Task brief: Return, exactly as written, all lines from the line containing "OLED3: SH1106 -> SSD1309" to the end of the entries below, with both ends included.

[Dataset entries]
********

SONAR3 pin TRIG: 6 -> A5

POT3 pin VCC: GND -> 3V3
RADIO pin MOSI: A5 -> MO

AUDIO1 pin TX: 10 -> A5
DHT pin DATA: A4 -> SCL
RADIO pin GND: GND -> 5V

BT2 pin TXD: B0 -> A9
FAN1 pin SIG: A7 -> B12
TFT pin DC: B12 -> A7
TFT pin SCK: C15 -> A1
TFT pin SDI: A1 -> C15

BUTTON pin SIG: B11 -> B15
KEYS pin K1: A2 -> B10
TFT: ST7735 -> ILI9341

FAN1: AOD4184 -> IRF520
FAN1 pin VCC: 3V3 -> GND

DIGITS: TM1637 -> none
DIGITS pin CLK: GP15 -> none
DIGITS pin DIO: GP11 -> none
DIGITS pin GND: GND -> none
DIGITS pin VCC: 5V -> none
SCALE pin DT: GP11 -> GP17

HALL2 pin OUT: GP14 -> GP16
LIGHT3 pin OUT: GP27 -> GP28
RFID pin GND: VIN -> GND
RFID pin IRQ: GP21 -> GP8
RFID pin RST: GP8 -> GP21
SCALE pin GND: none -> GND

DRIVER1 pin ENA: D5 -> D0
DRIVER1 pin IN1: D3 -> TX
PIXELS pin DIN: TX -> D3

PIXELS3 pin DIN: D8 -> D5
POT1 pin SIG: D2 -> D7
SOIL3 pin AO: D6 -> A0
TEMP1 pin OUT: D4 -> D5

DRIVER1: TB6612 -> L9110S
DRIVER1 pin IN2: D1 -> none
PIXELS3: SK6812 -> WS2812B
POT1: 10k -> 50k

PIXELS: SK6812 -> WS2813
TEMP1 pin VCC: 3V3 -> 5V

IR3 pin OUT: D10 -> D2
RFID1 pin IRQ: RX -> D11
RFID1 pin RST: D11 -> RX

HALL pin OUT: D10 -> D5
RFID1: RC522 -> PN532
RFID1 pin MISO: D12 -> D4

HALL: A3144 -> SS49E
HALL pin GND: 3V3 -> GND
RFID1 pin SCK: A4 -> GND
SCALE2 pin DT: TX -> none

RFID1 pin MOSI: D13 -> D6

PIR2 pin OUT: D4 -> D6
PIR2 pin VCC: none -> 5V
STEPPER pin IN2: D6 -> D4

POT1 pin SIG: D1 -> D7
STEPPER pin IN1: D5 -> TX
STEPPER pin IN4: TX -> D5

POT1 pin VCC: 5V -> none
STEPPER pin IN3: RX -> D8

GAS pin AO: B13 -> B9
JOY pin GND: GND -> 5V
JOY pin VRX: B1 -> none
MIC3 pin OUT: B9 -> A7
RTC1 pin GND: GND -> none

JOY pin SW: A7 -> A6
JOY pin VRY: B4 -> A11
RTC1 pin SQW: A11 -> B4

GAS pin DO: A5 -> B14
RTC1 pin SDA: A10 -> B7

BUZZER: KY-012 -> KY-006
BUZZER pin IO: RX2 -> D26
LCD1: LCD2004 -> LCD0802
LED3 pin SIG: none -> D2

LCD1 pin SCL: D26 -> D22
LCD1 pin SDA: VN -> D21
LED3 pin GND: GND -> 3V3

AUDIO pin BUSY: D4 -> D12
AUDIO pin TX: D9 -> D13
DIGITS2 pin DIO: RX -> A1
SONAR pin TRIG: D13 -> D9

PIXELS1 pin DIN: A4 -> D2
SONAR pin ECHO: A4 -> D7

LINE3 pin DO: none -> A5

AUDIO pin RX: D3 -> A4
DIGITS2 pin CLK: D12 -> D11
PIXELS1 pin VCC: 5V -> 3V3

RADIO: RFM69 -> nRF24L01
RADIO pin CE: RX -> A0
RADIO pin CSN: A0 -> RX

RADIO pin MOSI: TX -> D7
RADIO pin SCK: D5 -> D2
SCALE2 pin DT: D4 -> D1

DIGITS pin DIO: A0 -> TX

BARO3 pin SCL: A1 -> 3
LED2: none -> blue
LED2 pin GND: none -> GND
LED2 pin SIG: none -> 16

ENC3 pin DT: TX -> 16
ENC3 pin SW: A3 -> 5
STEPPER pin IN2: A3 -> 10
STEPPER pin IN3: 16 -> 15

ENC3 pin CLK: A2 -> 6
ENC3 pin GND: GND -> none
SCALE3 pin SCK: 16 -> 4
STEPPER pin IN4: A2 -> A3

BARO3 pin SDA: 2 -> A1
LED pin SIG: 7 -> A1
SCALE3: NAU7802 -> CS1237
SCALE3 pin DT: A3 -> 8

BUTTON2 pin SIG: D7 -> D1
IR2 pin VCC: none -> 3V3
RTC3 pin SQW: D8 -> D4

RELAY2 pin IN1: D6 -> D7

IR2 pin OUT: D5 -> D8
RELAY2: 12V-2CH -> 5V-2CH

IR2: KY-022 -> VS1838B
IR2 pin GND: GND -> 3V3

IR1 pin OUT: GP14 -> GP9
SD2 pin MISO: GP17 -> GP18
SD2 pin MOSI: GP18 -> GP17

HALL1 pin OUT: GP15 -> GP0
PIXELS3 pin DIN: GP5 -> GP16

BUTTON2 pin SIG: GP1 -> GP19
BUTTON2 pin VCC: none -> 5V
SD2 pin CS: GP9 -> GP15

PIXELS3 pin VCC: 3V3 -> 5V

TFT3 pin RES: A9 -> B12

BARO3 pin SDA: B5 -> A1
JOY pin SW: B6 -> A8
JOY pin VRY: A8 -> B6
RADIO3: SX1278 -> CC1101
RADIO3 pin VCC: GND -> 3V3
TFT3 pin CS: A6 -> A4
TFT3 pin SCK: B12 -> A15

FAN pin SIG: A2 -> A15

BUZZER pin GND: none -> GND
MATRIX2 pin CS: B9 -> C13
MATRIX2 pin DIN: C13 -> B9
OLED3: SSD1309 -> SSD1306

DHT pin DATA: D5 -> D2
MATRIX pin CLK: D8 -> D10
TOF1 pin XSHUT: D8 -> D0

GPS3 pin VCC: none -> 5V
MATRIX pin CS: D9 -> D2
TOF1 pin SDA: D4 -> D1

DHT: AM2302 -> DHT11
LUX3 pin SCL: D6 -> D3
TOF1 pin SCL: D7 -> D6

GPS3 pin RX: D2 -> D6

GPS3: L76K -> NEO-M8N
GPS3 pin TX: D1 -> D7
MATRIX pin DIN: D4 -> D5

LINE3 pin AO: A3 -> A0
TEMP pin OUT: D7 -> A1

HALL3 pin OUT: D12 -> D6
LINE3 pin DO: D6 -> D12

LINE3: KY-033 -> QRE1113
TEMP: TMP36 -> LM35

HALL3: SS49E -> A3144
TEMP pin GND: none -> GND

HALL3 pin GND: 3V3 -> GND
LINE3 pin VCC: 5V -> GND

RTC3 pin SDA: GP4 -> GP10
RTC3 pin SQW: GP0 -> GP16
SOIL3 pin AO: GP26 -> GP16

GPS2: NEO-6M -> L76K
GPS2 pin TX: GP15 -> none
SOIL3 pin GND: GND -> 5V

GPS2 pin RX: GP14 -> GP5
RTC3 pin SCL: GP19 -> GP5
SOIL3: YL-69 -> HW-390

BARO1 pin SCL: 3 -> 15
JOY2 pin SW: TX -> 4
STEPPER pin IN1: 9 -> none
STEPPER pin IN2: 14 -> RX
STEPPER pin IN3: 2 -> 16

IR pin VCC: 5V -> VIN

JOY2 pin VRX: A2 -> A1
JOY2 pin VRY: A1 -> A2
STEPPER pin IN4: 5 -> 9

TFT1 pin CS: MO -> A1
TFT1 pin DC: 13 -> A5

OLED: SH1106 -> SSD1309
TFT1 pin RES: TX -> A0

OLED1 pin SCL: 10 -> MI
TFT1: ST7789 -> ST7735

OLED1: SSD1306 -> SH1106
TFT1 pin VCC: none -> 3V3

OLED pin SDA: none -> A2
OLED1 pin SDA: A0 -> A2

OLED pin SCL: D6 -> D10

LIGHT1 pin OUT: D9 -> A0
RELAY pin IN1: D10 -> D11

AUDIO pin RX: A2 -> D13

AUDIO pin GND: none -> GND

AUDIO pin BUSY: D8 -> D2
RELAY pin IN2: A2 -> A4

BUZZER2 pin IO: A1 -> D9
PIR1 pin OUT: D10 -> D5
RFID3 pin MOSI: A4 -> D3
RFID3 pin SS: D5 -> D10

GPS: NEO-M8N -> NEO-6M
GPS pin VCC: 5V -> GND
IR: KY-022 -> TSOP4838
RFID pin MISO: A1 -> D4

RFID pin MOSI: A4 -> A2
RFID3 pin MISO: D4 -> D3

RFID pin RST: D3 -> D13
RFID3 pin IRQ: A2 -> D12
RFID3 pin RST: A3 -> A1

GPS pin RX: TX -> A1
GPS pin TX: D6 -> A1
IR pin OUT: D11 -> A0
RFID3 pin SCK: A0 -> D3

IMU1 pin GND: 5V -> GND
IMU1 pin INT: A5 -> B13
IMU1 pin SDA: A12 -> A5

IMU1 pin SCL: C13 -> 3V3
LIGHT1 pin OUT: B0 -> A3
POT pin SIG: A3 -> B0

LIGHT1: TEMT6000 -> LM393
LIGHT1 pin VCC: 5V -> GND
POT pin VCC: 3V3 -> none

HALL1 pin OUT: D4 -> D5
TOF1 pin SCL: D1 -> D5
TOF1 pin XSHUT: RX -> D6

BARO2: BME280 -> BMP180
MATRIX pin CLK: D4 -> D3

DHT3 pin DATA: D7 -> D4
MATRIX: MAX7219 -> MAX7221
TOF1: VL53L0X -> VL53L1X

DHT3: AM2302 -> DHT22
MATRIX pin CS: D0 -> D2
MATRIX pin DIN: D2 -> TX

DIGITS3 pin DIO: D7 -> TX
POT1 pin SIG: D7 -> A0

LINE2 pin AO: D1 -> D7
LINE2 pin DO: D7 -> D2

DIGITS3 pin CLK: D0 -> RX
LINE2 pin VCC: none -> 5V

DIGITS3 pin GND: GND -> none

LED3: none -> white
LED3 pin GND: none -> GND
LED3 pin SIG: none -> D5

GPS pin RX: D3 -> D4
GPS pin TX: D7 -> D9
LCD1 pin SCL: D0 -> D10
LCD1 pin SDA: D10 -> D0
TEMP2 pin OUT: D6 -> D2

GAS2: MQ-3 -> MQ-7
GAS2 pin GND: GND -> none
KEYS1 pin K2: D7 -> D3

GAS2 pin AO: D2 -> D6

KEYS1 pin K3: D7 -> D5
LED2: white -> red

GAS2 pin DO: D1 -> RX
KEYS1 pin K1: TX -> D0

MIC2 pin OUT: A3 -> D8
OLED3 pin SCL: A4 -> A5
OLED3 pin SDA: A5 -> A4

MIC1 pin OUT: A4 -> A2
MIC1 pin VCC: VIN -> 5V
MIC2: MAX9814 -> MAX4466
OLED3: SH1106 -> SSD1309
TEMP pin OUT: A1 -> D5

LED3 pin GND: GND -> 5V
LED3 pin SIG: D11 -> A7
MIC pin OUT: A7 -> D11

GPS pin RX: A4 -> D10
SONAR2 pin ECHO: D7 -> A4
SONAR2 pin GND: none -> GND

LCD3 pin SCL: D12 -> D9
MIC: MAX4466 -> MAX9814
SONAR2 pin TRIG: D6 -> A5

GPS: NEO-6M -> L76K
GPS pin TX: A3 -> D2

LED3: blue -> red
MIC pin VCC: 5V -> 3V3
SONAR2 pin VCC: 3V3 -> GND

********

Response area:
OLED3: SH1106 -> SSD1309
TEMP pin OUT: A1 -> D5

LED3 pin GND: GND -> 5V
LED3 pin SIG: D11 -> A7
MIC pin OUT: A7 -> D11

GPS pin RX: A4 -> D10
SONAR2 pin ECHO: D7 -> A4
SONAR2 pin GND: none -> GND

LCD3 pin SCL: D12 -> D9
MIC: MAX4466 -> MAX9814
SONAR2 pin TRIG: D6 -> A5

GPS: NEO-6M -> L76K
GPS pin TX: A3 -> D2

LED3: blue -> red
MIC pin VCC: 5V -> 3V3
SONAR2 pin VCC: 3V3 -> GND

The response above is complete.